__Records contained in a dataset__.

- - -

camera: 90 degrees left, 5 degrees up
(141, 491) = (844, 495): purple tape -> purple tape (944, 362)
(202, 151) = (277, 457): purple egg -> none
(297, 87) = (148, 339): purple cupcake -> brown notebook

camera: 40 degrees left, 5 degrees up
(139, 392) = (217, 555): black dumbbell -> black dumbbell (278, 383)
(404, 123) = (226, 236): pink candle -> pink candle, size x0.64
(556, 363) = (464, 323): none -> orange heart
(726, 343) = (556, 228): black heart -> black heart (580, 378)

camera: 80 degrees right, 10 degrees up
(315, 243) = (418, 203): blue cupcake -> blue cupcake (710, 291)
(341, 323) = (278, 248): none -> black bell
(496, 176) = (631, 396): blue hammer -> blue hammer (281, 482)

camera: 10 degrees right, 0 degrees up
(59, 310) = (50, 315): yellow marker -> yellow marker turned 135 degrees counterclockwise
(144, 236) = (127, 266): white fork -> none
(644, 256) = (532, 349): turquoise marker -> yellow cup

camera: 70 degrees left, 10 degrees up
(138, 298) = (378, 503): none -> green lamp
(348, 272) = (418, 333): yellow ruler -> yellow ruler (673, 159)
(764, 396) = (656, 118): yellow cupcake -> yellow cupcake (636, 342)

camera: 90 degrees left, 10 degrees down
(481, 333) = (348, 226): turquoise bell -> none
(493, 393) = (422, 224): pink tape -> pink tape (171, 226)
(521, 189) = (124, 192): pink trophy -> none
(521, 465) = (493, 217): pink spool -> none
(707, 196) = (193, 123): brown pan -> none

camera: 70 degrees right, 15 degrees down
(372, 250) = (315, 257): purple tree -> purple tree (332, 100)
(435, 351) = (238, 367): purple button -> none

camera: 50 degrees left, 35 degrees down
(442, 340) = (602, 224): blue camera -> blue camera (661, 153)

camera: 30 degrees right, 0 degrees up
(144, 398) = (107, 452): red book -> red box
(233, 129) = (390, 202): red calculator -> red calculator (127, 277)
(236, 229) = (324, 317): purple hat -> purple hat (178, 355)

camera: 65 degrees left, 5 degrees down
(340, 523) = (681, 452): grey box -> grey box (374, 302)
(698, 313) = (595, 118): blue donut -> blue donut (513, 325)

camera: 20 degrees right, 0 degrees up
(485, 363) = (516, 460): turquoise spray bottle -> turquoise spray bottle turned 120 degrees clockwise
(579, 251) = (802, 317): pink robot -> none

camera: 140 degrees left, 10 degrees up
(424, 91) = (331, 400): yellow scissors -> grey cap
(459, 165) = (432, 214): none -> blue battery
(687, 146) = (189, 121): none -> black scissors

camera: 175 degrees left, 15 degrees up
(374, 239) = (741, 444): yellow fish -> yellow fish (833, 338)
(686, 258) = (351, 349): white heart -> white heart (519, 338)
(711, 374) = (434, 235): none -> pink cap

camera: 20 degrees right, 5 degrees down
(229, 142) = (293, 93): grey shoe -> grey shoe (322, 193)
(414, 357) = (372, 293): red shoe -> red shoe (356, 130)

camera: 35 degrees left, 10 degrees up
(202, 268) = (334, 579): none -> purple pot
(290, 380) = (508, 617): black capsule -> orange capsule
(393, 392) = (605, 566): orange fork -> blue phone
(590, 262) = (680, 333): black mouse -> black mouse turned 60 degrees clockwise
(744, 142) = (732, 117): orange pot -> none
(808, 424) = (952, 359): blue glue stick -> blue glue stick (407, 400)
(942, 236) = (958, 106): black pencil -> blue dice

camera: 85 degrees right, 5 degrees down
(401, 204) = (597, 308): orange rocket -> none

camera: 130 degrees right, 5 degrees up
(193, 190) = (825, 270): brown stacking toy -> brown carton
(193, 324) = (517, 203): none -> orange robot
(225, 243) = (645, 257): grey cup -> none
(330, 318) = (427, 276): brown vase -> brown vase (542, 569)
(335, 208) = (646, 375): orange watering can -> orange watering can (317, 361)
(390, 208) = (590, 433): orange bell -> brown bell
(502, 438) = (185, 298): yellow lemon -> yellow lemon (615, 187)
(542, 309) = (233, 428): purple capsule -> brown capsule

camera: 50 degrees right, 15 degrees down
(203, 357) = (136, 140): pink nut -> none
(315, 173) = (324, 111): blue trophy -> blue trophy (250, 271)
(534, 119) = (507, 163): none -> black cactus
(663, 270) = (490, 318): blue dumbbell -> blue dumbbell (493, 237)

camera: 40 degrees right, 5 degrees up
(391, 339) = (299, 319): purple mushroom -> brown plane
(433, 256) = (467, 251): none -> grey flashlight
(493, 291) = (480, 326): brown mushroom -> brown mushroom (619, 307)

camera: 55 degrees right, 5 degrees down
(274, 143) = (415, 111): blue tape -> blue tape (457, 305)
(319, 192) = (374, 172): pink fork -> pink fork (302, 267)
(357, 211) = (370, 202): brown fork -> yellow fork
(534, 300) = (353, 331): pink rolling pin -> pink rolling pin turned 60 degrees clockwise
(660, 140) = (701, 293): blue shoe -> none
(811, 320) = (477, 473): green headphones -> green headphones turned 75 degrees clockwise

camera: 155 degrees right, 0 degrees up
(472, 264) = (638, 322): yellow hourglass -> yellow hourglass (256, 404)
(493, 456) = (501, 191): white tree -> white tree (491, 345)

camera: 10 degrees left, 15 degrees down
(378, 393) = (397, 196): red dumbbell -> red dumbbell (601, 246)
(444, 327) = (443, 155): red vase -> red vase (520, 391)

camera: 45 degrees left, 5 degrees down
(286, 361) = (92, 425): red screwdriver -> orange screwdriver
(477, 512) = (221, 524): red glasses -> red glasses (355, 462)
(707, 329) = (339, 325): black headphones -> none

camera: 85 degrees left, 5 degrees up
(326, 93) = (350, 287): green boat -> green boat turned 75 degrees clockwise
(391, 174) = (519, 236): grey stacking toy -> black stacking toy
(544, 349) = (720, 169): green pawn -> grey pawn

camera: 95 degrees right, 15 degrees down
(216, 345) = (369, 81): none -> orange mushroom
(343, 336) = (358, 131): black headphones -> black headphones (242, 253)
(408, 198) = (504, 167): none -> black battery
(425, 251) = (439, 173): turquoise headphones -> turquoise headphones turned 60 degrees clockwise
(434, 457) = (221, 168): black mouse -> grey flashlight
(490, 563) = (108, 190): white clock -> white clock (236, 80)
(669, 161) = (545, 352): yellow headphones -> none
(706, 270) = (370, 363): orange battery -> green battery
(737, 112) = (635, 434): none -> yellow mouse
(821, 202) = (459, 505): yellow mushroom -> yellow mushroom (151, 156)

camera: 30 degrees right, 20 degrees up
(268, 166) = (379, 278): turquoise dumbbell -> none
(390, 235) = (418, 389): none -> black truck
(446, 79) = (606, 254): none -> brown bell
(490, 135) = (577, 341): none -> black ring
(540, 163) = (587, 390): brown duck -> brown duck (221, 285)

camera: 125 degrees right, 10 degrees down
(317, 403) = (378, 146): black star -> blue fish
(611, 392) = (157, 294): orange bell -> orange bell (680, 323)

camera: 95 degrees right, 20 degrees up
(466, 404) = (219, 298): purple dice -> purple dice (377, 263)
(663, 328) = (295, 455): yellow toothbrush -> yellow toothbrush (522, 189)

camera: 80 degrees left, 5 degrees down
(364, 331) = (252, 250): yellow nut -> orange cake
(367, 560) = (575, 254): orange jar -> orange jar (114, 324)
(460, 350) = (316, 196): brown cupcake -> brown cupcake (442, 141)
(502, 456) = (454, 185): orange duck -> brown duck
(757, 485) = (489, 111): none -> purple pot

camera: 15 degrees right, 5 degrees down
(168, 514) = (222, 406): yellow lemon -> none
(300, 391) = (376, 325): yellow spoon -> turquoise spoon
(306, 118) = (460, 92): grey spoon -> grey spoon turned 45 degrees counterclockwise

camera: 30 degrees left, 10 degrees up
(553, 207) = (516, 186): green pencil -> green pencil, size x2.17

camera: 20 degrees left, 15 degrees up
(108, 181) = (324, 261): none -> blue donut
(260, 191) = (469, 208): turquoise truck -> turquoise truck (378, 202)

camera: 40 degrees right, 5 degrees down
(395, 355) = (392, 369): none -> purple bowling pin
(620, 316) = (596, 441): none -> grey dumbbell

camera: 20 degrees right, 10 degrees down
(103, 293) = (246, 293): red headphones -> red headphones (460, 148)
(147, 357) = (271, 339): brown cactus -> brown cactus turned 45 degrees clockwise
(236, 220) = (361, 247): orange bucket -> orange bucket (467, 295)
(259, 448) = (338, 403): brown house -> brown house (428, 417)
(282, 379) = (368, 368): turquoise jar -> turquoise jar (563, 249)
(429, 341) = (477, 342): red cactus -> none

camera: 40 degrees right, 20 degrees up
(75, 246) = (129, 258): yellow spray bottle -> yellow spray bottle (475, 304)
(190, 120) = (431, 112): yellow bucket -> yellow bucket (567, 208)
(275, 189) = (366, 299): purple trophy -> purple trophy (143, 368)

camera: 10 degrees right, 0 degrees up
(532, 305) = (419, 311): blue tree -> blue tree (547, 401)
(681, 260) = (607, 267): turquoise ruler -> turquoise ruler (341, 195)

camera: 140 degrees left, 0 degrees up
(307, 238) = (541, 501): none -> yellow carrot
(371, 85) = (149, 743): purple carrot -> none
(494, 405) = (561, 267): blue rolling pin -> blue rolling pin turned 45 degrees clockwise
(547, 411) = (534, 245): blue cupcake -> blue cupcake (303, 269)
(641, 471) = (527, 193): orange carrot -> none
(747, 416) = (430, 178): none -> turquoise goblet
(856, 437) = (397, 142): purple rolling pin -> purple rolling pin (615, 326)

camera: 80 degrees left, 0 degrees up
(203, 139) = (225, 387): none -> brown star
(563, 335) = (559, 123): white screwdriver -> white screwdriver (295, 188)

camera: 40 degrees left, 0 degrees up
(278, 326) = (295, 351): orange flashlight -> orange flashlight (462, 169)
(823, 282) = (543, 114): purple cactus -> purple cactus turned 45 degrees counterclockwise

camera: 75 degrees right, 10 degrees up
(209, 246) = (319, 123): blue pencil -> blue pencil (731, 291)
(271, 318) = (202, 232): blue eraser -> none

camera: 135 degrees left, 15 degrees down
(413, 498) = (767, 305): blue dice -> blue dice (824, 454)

- - -

__Task requirements__.
Your answer must be the lines from the first line of the records through the line containing "camera: 20 degrees right, 0 degrees up", copied exactly.

__Solved exercise__.
camera: 90 degrees left, 5 degrees up
(141, 491) = (844, 495): purple tape -> purple tape (944, 362)
(202, 151) = (277, 457): purple egg -> none
(297, 87) = (148, 339): purple cupcake -> brown notebook

camera: 40 degrees left, 5 degrees up
(139, 392) = (217, 555): black dumbbell -> black dumbbell (278, 383)
(404, 123) = (226, 236): pink candle -> pink candle, size x0.64
(556, 363) = (464, 323): none -> orange heart
(726, 343) = (556, 228): black heart -> black heart (580, 378)

camera: 80 degrees right, 10 degrees up
(315, 243) = (418, 203): blue cupcake -> blue cupcake (710, 291)
(341, 323) = (278, 248): none -> black bell
(496, 176) = (631, 396): blue hammer -> blue hammer (281, 482)

camera: 10 degrees right, 0 degrees up
(59, 310) = (50, 315): yellow marker -> yellow marker turned 135 degrees counterclockwise
(144, 236) = (127, 266): white fork -> none
(644, 256) = (532, 349): turquoise marker -> yellow cup

camera: 70 degrees left, 10 degrees up
(138, 298) = (378, 503): none -> green lamp
(348, 272) = (418, 333): yellow ruler -> yellow ruler (673, 159)
(764, 396) = (656, 118): yellow cupcake -> yellow cupcake (636, 342)

camera: 90 degrees left, 10 degrees down
(481, 333) = (348, 226): turquoise bell -> none
(493, 393) = (422, 224): pink tape -> pink tape (171, 226)
(521, 189) = (124, 192): pink trophy -> none
(521, 465) = (493, 217): pink spool -> none
(707, 196) = (193, 123): brown pan -> none

camera: 70 degrees right, 15 degrees down
(372, 250) = (315, 257): purple tree -> purple tree (332, 100)
(435, 351) = (238, 367): purple button -> none

camera: 50 degrees left, 35 degrees down
(442, 340) = (602, 224): blue camera -> blue camera (661, 153)

camera: 30 degrees right, 0 degrees up
(144, 398) = (107, 452): red book -> red box
(233, 129) = (390, 202): red calculator -> red calculator (127, 277)
(236, 229) = (324, 317): purple hat -> purple hat (178, 355)

camera: 65 degrees left, 5 degrees down
(340, 523) = (681, 452): grey box -> grey box (374, 302)
(698, 313) = (595, 118): blue donut -> blue donut (513, 325)

camera: 20 degrees right, 0 degrees up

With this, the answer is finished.